■ GIVEN TASK: Copy every line below that contains the string "kern". Match uppercase and lowercase letters exactly.

■ EXCERPTED RECORDS:

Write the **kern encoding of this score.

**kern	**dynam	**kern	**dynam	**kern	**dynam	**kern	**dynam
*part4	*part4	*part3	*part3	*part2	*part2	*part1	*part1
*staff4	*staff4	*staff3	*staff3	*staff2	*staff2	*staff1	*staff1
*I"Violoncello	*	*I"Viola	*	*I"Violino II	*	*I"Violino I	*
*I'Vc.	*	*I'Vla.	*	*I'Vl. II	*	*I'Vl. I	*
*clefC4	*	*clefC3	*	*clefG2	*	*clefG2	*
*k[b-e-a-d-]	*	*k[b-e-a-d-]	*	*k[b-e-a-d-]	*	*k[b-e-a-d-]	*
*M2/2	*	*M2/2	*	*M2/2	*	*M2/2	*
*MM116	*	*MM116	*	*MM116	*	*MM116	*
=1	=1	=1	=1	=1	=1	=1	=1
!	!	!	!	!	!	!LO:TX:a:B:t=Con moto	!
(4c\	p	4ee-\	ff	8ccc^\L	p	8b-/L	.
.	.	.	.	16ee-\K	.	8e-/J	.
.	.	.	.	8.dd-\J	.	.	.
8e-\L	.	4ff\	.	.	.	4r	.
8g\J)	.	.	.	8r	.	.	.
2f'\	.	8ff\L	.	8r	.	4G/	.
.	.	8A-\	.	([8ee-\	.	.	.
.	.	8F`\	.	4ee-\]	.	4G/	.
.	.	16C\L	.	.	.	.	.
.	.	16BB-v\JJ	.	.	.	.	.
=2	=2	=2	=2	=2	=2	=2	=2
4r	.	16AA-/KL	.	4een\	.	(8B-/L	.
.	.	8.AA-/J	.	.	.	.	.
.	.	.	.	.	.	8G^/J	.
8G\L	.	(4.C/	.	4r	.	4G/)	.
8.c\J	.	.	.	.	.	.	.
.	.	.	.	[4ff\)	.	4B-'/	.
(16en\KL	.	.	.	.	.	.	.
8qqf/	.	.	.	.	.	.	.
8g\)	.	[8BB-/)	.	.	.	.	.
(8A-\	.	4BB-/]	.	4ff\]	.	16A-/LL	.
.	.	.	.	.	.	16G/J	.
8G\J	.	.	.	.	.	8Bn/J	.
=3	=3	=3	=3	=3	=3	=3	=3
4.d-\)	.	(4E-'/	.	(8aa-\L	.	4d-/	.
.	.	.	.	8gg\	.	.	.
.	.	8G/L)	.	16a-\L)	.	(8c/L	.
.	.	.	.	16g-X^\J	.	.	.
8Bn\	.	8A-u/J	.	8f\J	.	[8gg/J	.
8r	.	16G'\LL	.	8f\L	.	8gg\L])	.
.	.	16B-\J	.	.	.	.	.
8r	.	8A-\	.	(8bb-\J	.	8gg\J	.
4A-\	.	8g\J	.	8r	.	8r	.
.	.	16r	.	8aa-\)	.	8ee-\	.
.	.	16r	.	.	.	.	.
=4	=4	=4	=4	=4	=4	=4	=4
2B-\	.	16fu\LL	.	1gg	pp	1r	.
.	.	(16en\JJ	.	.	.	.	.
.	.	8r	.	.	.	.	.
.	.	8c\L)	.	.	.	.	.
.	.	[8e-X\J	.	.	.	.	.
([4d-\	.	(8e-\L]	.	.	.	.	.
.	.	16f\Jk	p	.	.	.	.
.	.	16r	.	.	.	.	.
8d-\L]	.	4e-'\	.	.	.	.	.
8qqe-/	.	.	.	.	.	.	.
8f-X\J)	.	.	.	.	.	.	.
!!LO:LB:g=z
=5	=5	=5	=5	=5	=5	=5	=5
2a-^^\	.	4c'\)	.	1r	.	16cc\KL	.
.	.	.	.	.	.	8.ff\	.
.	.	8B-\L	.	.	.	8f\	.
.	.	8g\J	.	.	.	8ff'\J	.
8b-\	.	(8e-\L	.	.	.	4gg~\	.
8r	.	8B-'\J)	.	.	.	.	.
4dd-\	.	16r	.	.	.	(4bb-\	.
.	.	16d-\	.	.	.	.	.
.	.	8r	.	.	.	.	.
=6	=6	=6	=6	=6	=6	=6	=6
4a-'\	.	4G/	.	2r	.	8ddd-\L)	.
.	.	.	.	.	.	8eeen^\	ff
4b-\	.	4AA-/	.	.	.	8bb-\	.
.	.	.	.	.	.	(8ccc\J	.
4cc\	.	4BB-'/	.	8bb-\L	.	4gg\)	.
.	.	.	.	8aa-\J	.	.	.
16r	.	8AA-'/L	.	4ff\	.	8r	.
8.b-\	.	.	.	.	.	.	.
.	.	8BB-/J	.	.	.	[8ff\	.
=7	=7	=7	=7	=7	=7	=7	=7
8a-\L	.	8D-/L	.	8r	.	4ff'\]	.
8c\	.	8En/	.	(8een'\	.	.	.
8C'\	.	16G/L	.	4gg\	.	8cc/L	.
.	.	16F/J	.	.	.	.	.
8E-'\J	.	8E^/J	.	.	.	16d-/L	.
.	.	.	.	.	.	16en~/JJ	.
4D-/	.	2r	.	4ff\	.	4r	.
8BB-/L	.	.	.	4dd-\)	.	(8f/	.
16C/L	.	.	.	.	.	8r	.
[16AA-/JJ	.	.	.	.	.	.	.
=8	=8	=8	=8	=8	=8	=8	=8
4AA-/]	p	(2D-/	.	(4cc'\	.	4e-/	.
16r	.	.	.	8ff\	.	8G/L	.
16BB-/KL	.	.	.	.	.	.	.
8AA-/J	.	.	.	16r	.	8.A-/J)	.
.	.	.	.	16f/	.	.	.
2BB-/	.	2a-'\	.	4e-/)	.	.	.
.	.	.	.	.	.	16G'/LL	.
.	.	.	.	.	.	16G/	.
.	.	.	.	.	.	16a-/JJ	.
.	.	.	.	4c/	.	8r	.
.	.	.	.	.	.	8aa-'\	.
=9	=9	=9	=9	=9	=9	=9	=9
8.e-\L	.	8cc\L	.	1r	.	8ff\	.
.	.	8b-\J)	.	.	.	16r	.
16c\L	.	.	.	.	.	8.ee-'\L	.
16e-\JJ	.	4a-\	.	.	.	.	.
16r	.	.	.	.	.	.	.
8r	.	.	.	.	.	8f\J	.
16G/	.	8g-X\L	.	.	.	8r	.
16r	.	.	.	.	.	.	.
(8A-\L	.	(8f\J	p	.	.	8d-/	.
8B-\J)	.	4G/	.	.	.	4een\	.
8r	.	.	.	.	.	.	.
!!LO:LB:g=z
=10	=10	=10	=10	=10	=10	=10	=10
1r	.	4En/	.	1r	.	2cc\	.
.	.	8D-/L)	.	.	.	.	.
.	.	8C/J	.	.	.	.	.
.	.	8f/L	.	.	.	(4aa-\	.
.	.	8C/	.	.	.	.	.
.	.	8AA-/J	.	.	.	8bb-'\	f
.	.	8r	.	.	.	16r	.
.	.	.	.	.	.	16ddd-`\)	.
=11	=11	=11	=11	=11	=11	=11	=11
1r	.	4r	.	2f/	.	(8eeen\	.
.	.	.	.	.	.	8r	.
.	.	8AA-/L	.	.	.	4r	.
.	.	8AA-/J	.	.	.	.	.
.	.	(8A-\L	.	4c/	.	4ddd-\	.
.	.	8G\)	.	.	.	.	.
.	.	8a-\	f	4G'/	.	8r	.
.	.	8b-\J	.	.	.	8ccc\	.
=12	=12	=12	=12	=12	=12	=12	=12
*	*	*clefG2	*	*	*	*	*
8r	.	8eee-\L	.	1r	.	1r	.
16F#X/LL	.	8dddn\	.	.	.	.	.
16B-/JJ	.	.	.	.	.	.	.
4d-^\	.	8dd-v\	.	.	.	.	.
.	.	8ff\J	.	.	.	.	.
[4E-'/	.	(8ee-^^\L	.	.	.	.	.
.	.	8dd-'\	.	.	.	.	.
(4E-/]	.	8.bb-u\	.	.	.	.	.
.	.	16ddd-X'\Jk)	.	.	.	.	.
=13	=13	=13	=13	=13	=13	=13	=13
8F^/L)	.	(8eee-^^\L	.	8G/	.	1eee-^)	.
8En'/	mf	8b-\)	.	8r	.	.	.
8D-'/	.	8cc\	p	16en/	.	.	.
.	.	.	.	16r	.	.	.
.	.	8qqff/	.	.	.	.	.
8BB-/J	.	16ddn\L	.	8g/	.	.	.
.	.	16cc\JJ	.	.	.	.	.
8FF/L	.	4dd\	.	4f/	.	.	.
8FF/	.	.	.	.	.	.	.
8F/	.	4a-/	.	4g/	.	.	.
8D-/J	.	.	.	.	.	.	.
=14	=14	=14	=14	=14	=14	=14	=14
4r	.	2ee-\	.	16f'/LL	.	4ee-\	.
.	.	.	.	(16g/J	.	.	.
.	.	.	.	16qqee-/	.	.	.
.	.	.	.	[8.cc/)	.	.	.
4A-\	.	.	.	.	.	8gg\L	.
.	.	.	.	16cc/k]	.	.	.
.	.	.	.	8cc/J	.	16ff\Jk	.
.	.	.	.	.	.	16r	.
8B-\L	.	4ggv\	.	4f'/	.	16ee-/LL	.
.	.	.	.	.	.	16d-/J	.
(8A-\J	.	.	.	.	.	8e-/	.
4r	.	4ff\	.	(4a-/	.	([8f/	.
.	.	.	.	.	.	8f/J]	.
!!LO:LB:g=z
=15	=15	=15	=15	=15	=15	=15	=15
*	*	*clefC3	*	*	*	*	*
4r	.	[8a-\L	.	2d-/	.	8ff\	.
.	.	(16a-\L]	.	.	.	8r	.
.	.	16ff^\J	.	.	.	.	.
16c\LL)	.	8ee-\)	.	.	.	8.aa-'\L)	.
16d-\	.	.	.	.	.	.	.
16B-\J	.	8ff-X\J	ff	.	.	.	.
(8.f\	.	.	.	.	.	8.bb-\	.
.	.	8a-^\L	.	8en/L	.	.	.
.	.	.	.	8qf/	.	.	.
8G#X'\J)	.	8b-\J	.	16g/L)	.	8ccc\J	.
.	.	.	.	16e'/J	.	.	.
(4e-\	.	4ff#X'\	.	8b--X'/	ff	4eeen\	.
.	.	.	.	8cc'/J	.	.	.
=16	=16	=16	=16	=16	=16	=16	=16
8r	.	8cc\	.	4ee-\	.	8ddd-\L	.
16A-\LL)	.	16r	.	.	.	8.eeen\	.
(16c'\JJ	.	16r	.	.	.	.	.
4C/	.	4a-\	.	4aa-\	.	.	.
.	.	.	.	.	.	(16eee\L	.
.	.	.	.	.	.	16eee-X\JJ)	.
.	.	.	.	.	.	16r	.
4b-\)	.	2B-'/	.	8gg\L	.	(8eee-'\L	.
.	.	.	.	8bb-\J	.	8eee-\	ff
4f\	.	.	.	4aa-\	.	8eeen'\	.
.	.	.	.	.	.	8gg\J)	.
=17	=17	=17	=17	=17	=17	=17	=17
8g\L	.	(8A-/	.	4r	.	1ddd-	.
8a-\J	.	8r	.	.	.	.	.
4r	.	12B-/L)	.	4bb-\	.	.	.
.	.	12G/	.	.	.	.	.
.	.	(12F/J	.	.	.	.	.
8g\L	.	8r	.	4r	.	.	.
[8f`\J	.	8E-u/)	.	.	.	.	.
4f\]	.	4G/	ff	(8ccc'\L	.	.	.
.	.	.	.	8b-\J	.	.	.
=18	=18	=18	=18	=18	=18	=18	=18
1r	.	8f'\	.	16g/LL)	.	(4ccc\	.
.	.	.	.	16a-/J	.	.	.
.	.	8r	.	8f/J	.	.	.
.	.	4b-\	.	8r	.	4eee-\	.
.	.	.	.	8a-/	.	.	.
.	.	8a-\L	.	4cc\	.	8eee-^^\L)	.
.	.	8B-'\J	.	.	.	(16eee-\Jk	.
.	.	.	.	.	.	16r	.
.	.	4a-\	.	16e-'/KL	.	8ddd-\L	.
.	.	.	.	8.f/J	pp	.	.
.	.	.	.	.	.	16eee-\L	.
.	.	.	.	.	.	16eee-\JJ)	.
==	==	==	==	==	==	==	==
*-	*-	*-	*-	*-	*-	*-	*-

■ CORRECT RESULT:
Write the **kern encoding of this score.
**kern	**dynam	**kern	**dynam	**kern	**dynam	**kern	**dynam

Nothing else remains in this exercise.